▸ Material provided
• • • •

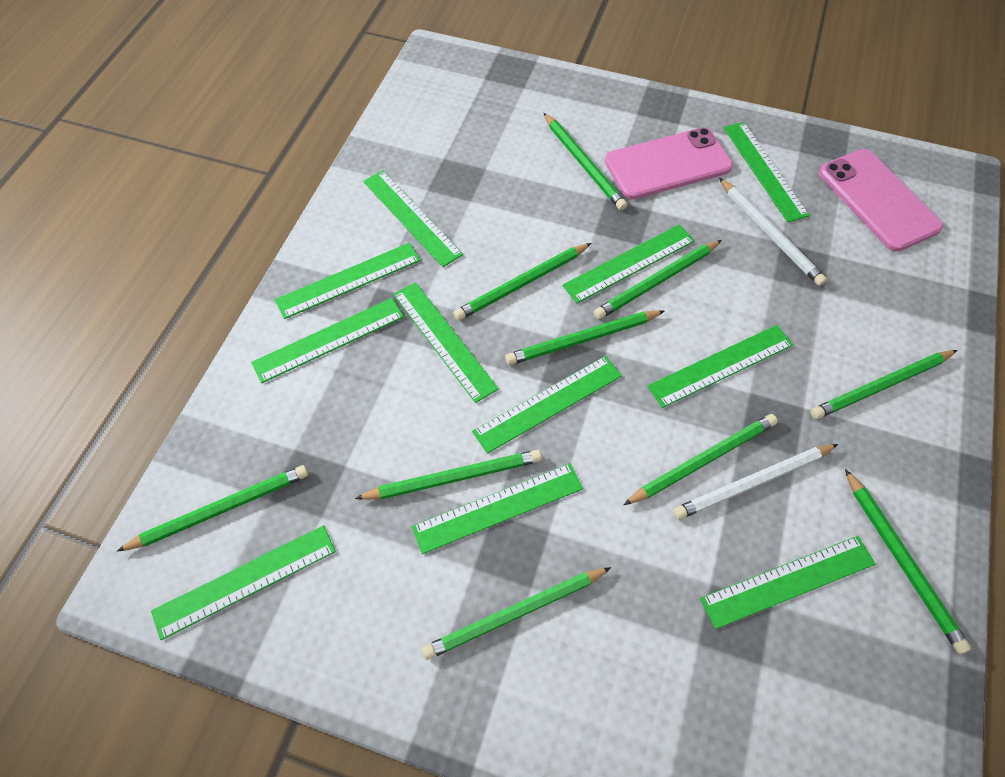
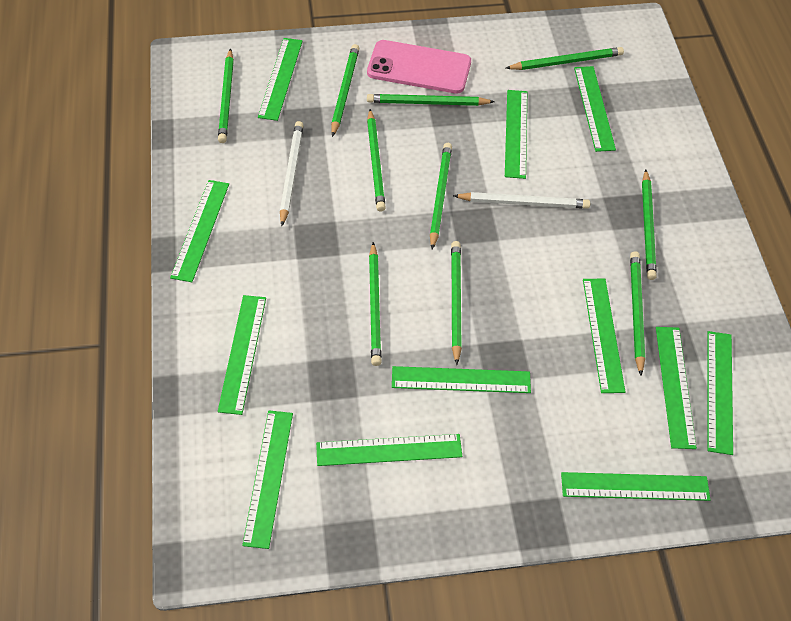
green ruler: 11 -> 12
pink phone: 2 -> 1

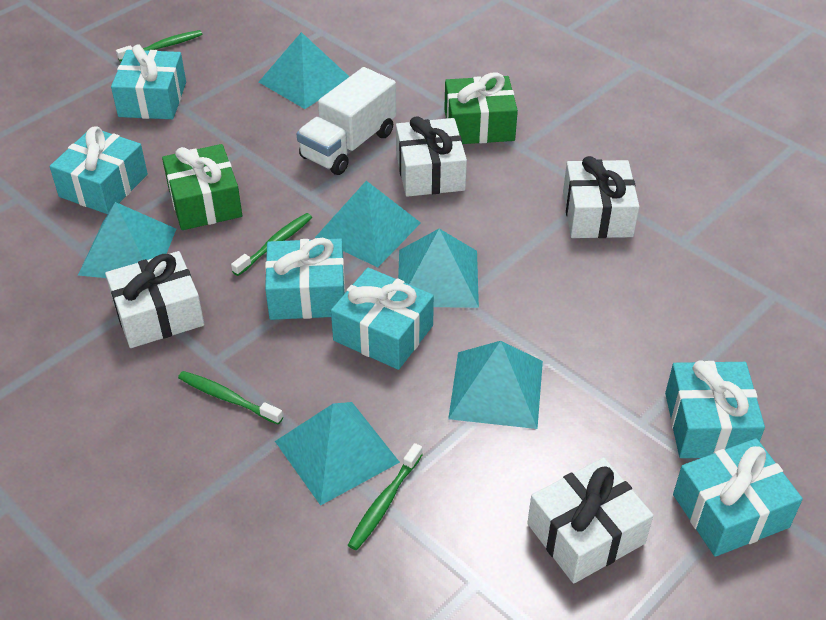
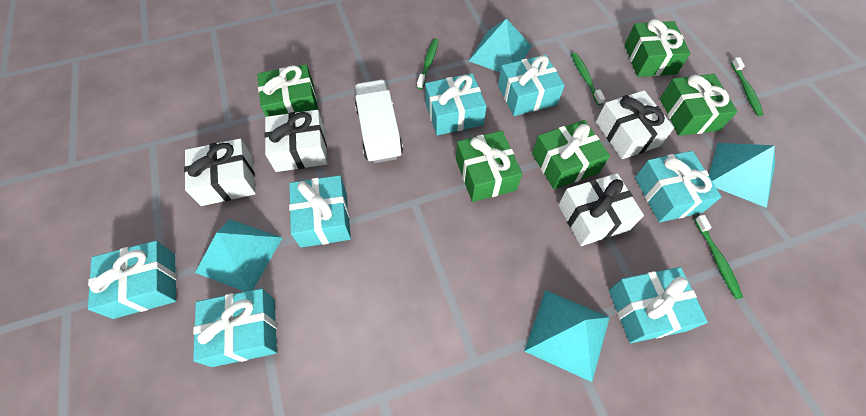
green gift: 2 -> 5
turquoise gift: 6 -> 7
turquoise pyramid: 6 -> 4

• • • •

▸ Prompt
Reproduce the lines from the line with "pink phone: 2 -> 1" through the last line of the entries exactly, including both ends and excluding pictures.

▸ Answer to the problem
pink phone: 2 -> 1

green gift: 2 -> 5
turquoise gift: 6 -> 7
turquoise pyramid: 6 -> 4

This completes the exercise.